**Work to complete:** In the entries below, find the line with "D15: schottky (A" and the line with "TR2: NMOS (G". Print those two and everything between them exactly, and nothing else.

**Information provided:**
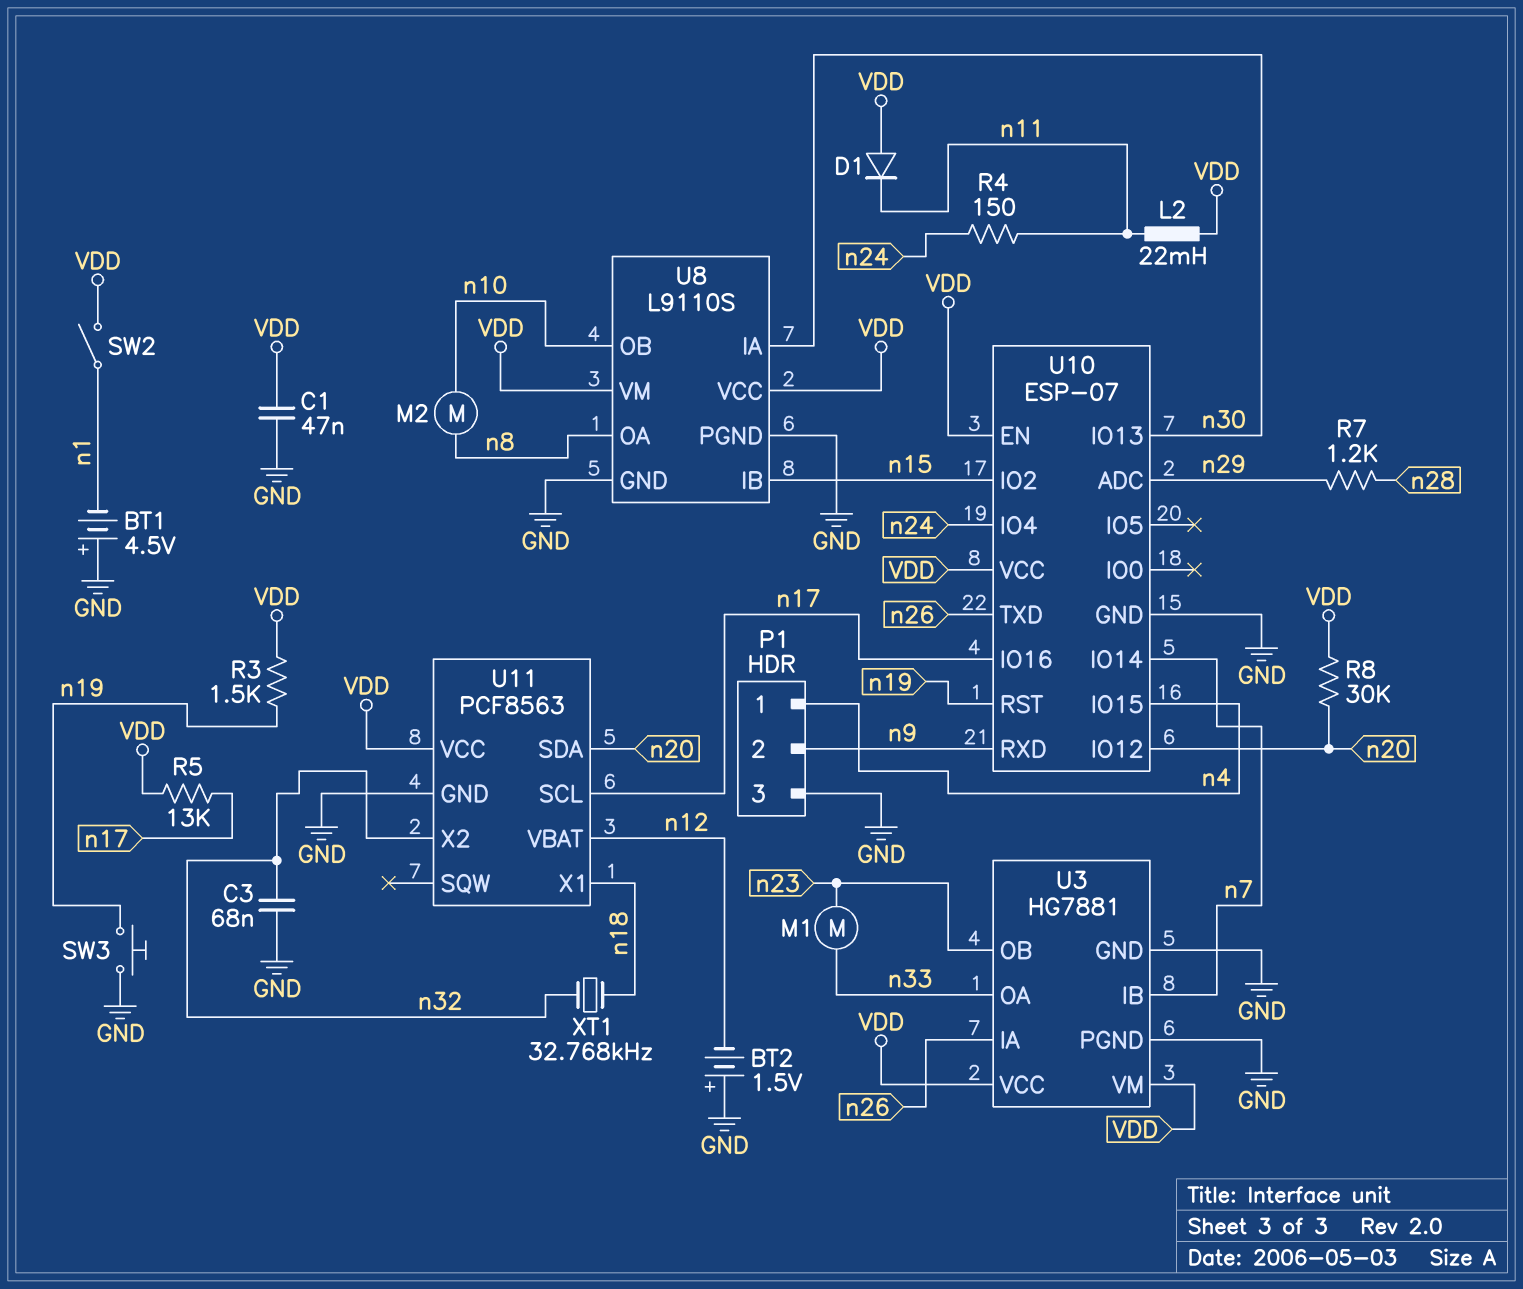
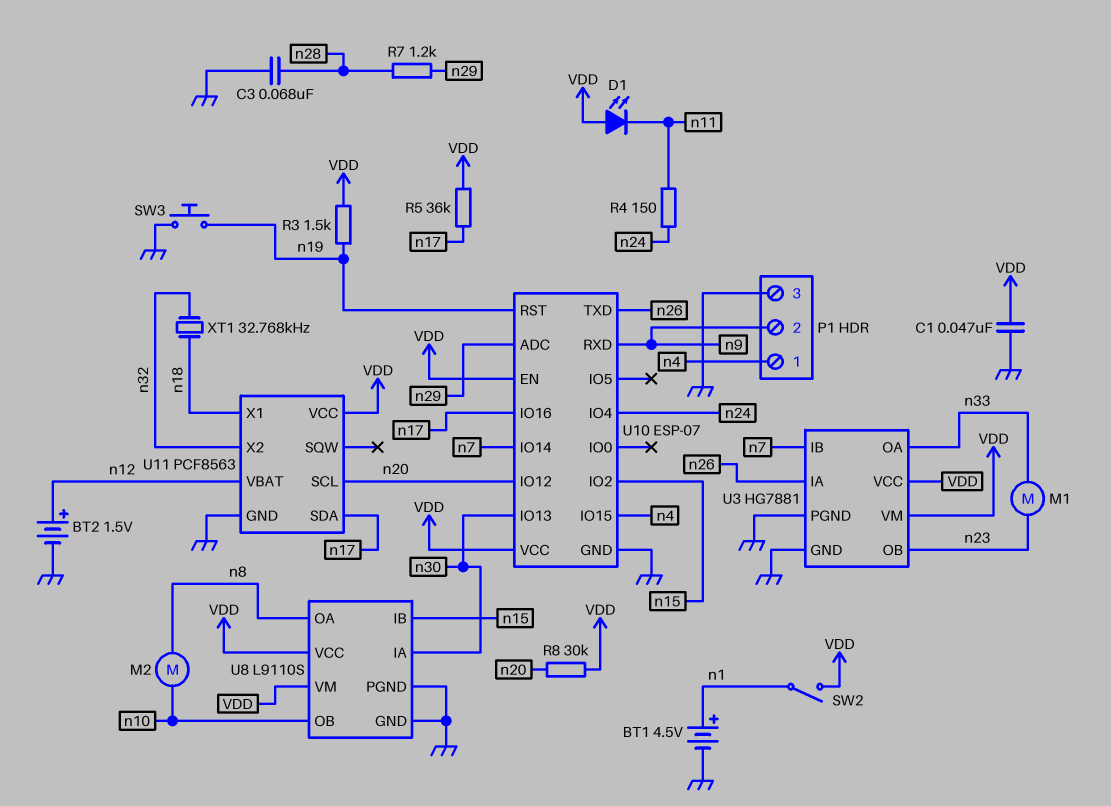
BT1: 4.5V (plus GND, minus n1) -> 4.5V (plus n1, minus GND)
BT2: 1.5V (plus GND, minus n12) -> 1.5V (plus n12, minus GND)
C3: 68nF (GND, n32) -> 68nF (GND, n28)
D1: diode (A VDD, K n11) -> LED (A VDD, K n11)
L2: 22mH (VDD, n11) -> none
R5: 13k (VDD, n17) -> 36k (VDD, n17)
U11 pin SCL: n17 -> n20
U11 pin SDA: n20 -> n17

---

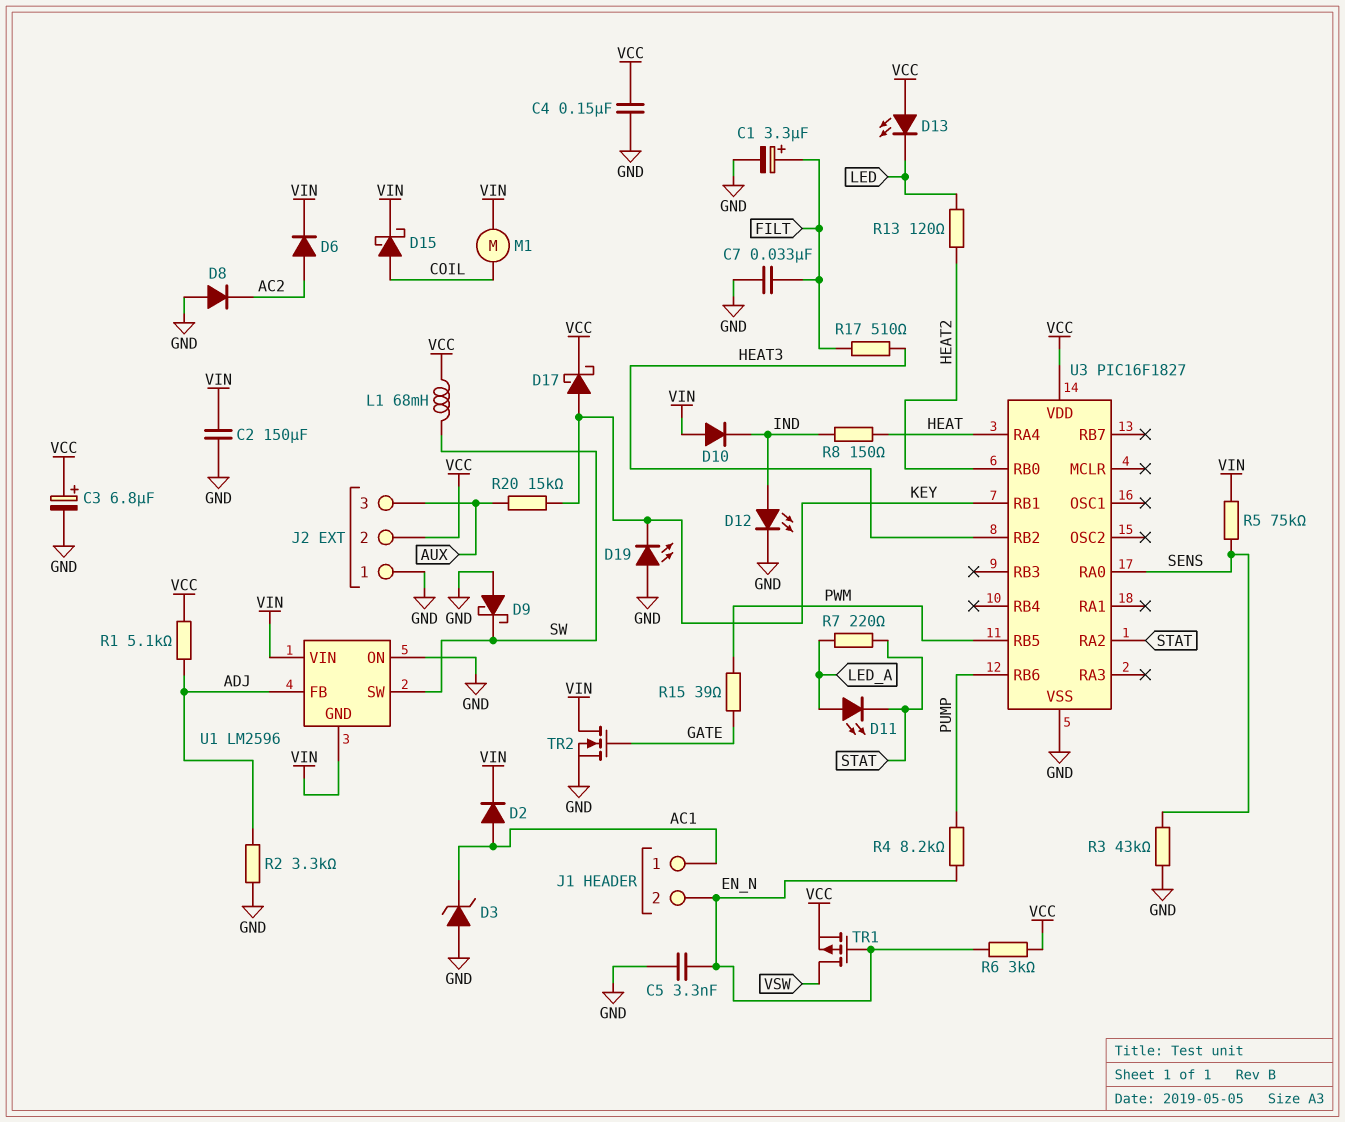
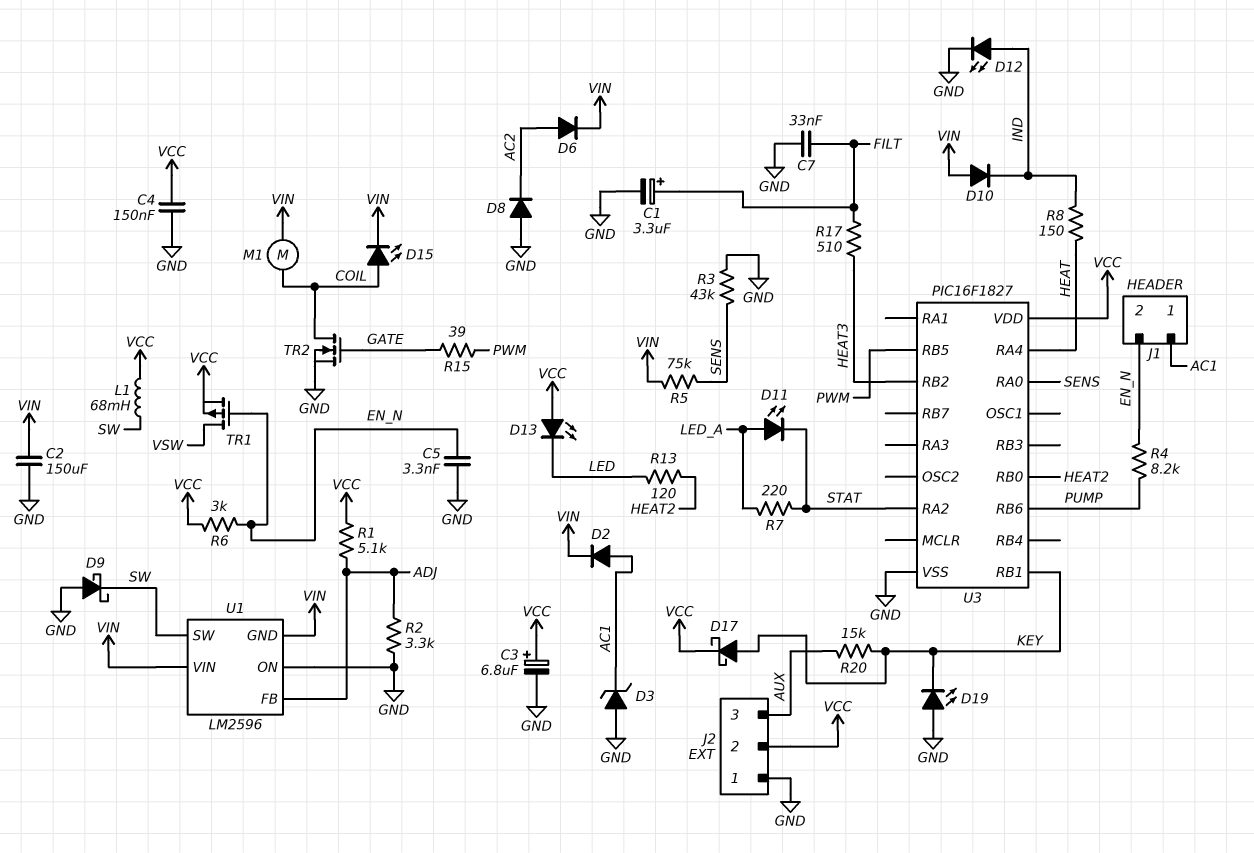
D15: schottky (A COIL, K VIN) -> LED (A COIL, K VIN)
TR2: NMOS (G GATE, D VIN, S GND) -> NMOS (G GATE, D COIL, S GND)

* * *

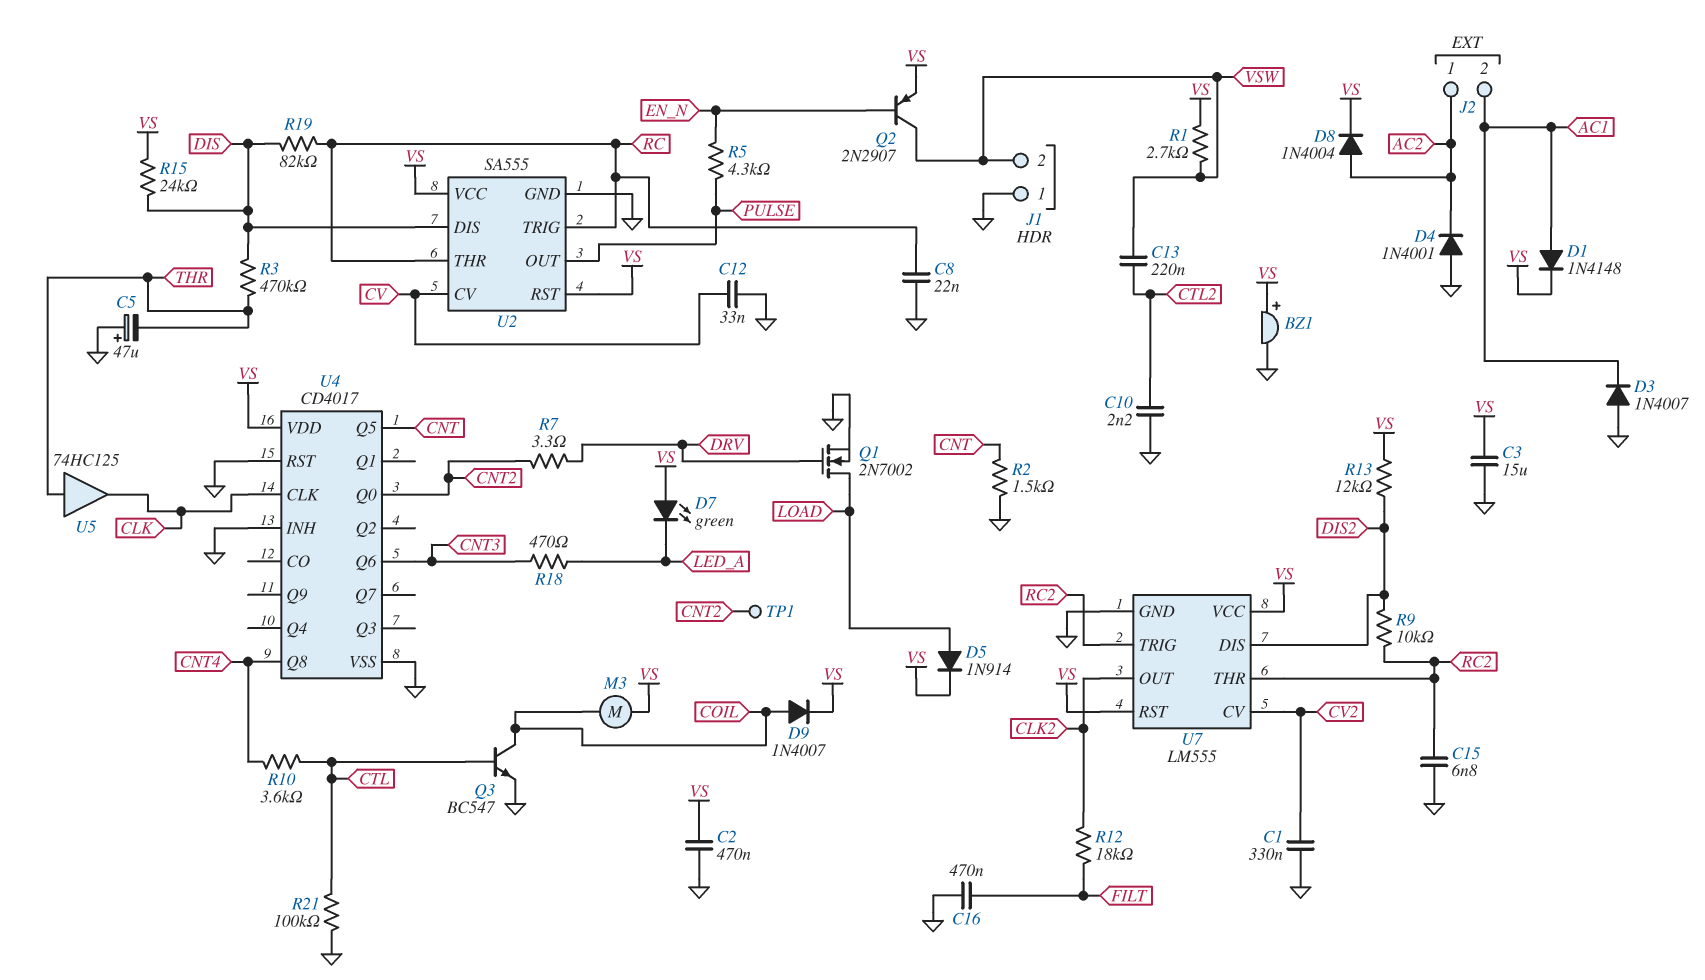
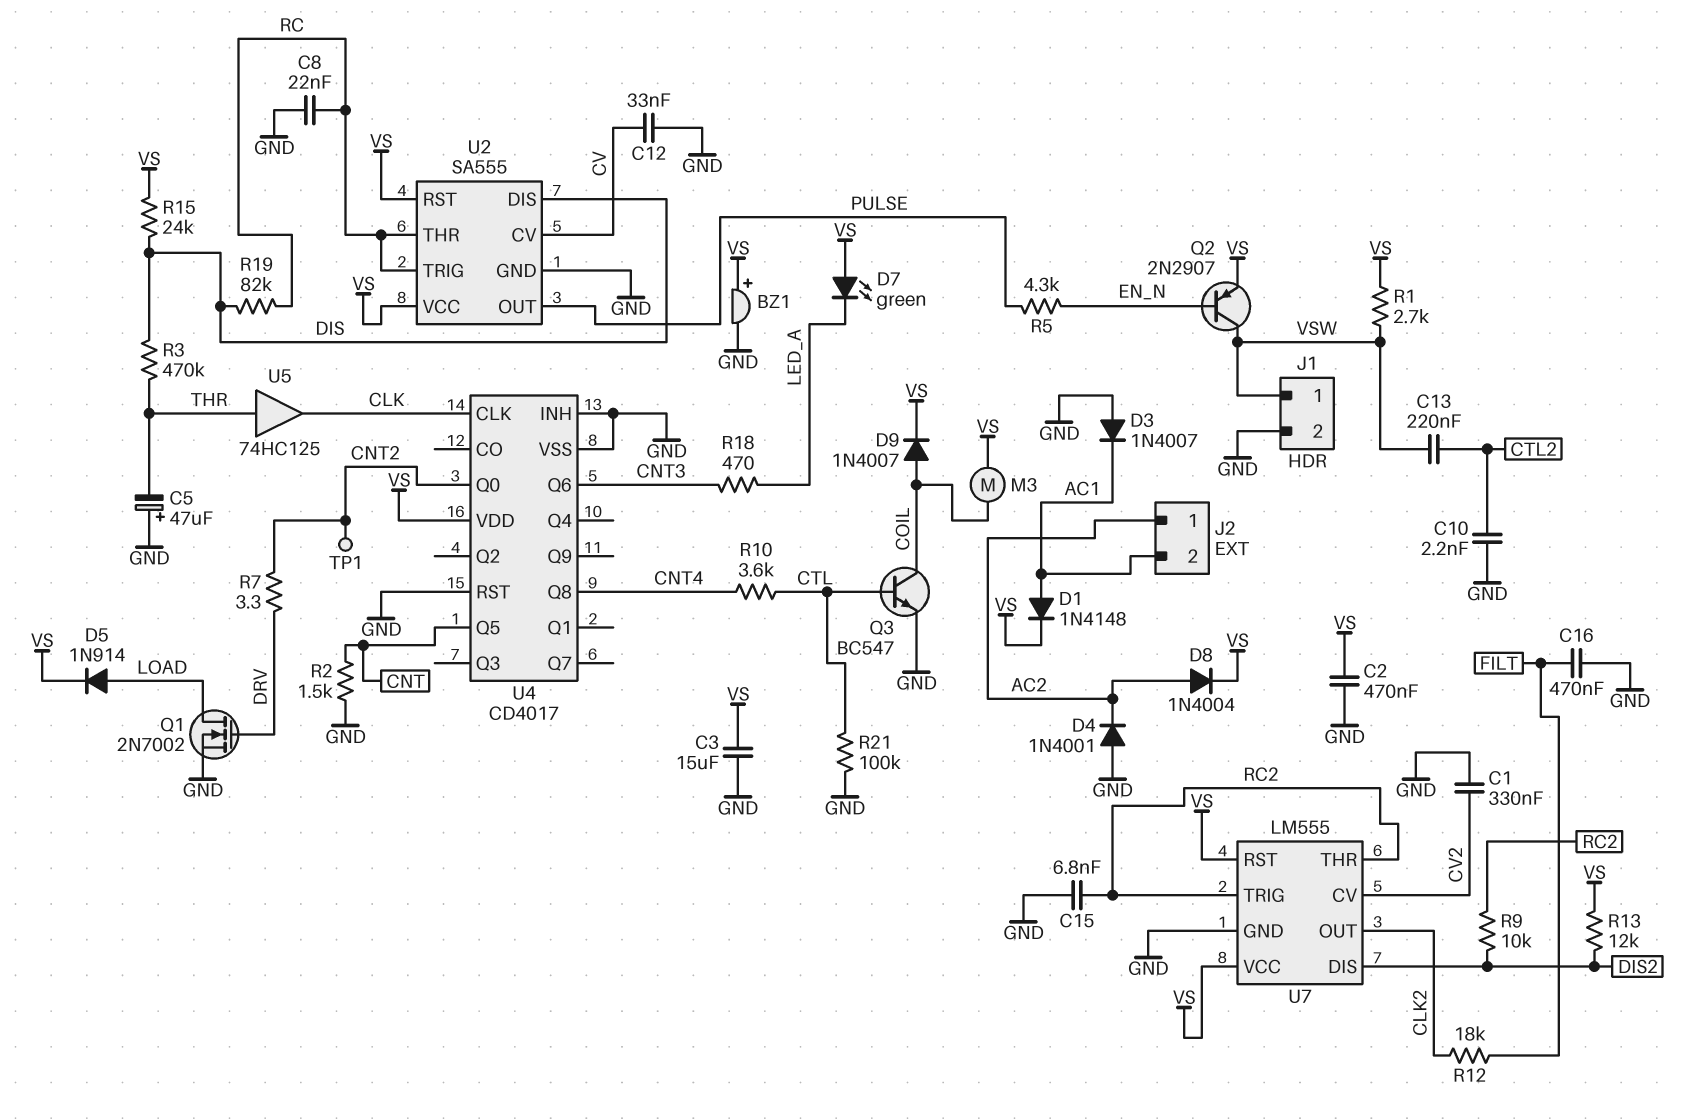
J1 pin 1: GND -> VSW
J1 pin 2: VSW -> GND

**Result:**
D15: schottky (A COIL, K VIN) -> LED (A COIL, K VIN)
TR2: NMOS (G GATE, D VIN, S GND) -> NMOS (G GATE, D COIL, S GND)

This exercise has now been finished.